*** Block opens ***

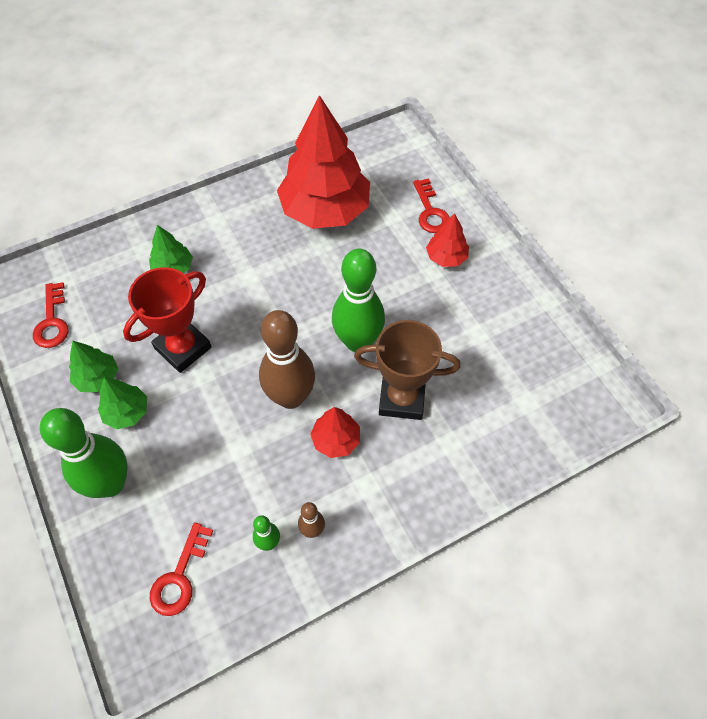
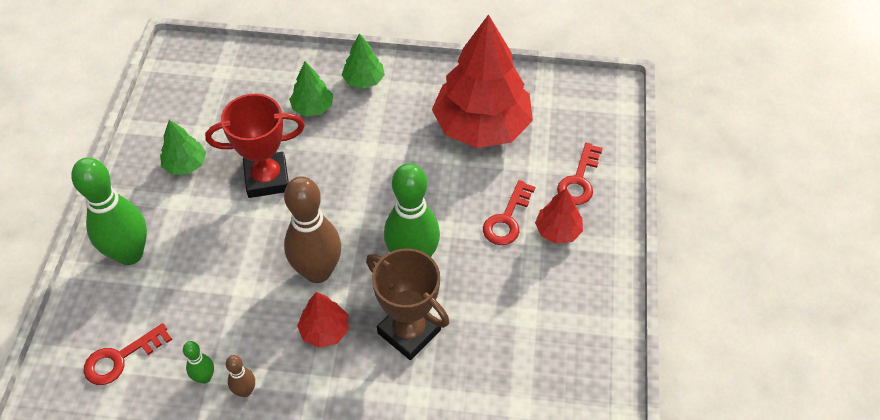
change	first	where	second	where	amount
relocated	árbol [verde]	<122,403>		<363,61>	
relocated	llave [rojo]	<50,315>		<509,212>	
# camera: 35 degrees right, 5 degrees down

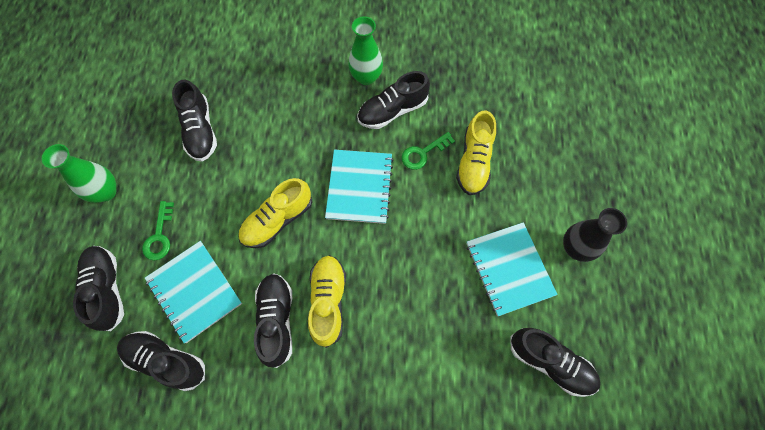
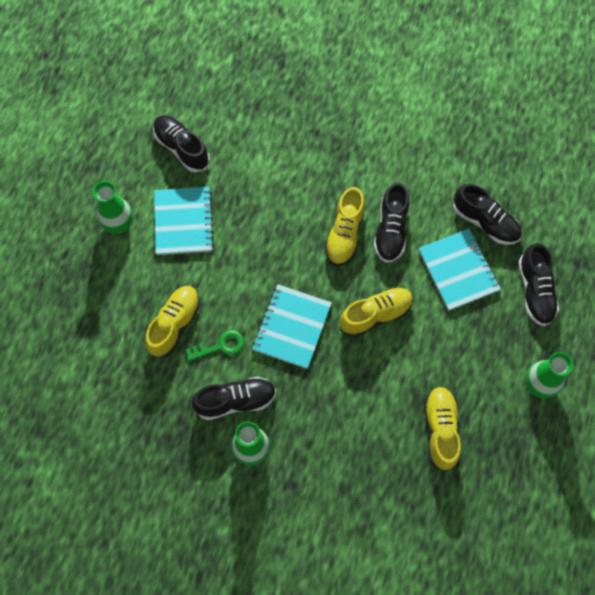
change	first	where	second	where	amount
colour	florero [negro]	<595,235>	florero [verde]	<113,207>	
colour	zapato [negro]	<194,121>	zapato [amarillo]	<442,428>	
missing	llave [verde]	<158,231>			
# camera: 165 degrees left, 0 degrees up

*** Block closes ***
*** Block opens ***

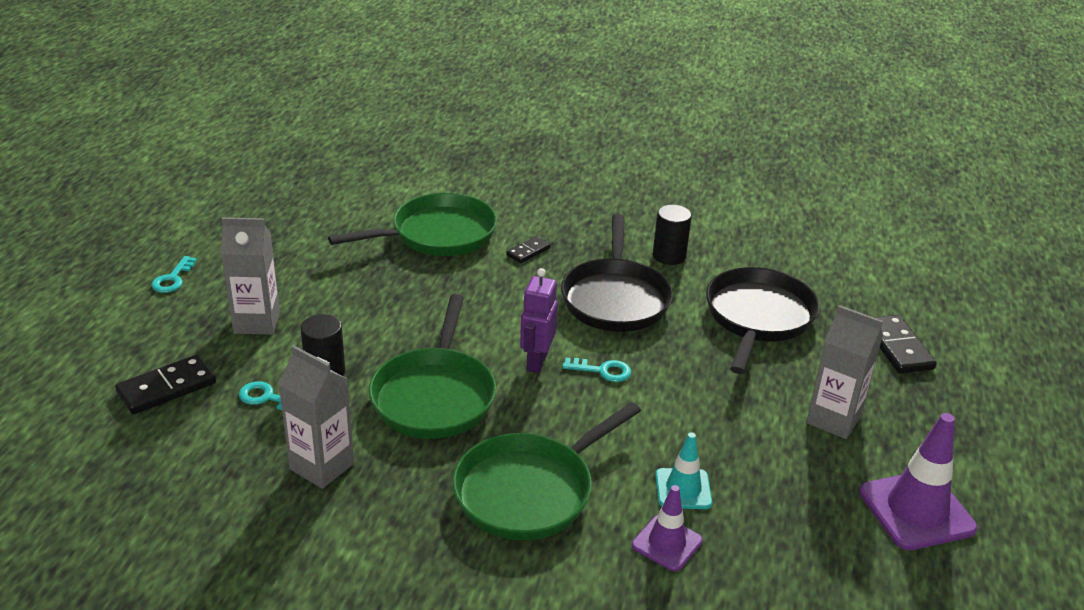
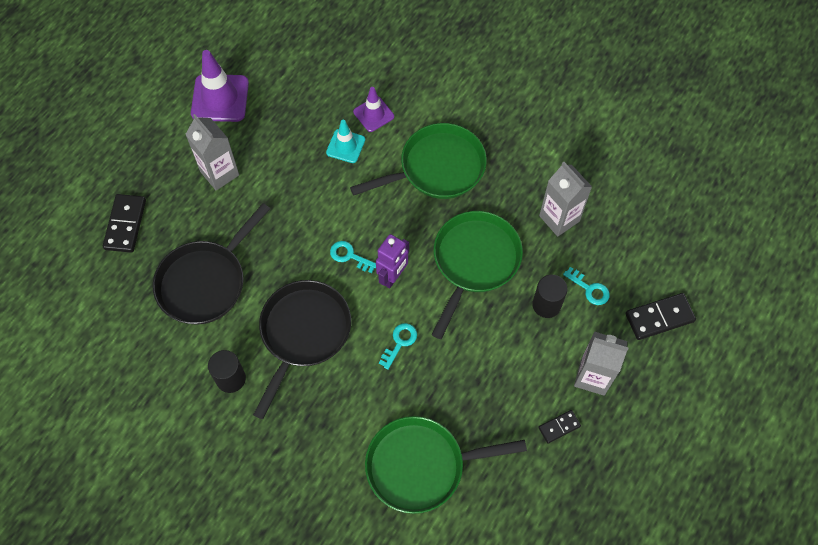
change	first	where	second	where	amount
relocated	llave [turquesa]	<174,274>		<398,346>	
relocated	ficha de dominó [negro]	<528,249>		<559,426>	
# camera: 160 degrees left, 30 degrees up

*** Block closes ***

§ Task description: If a line in the records above contains the string "relocated", copy that line out.

§ Result of this task:
relocated	árbol [verde]	<122,403>		<363,61>	
relocated	llave [rojo]	<50,315>		<509,212>	
relocated	llave [turquesa]	<174,274>		<398,346>	
relocated	ficha de dominó [negro]	<528,249>		<559,426>	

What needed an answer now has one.